═════ Supplied material ═════
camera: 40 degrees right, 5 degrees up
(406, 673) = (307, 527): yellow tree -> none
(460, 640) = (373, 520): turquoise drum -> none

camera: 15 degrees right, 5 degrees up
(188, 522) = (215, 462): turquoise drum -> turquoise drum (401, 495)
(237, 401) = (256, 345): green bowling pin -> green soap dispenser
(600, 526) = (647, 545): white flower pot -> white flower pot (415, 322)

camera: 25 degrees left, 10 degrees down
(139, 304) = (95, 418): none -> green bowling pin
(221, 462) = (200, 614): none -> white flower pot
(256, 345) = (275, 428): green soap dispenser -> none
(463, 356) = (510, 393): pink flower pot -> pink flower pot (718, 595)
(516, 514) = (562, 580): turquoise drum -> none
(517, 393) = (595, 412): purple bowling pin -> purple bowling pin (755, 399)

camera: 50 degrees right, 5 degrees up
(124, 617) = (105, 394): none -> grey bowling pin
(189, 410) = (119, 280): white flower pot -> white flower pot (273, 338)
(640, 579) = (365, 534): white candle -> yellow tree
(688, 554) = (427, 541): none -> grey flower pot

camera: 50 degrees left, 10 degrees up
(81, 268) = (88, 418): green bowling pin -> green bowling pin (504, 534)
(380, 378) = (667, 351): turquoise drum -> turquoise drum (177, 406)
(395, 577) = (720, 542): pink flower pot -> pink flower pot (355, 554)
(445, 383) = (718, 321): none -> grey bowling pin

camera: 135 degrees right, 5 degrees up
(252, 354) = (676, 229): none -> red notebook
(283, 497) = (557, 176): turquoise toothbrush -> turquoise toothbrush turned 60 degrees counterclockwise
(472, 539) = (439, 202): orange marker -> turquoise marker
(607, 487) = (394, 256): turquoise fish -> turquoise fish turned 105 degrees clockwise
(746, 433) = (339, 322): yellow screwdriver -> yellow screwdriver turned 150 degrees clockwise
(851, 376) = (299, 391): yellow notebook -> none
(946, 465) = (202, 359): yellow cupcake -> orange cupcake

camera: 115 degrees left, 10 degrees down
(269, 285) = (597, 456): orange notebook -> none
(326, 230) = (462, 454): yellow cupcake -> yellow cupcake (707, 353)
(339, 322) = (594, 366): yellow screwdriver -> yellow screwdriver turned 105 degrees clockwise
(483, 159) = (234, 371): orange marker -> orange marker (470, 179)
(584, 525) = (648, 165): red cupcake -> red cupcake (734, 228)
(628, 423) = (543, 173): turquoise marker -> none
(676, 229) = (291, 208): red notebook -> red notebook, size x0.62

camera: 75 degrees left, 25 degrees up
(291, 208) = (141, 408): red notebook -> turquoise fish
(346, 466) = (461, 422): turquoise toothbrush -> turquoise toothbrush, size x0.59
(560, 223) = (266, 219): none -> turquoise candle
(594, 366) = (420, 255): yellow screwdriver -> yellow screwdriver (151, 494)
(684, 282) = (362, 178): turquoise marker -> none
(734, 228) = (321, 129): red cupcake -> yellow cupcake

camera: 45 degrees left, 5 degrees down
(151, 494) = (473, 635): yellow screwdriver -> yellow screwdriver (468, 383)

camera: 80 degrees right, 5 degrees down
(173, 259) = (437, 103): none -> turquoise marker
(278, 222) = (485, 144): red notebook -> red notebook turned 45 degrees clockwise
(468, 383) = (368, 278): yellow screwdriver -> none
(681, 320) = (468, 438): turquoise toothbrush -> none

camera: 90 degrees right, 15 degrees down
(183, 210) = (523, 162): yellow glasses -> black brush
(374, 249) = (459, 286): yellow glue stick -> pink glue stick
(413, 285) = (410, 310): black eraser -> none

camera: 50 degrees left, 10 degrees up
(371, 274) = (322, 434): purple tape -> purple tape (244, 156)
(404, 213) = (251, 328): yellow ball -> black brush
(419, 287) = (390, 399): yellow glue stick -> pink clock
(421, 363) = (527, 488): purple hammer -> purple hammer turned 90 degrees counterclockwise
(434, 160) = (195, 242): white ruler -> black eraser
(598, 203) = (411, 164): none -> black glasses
═════
■ Activity
Everything from the first line of the entries above through the line with "(139, 304) = (95, 418): none" is to be reproduced exactly, and nothing else.

■ Task output
camera: 40 degrees right, 5 degrees up
(406, 673) = (307, 527): yellow tree -> none
(460, 640) = (373, 520): turquoise drum -> none

camera: 15 degrees right, 5 degrees up
(188, 522) = (215, 462): turquoise drum -> turquoise drum (401, 495)
(237, 401) = (256, 345): green bowling pin -> green soap dispenser
(600, 526) = (647, 545): white flower pot -> white flower pot (415, 322)

camera: 25 degrees left, 10 degrees down
(139, 304) = (95, 418): none -> green bowling pin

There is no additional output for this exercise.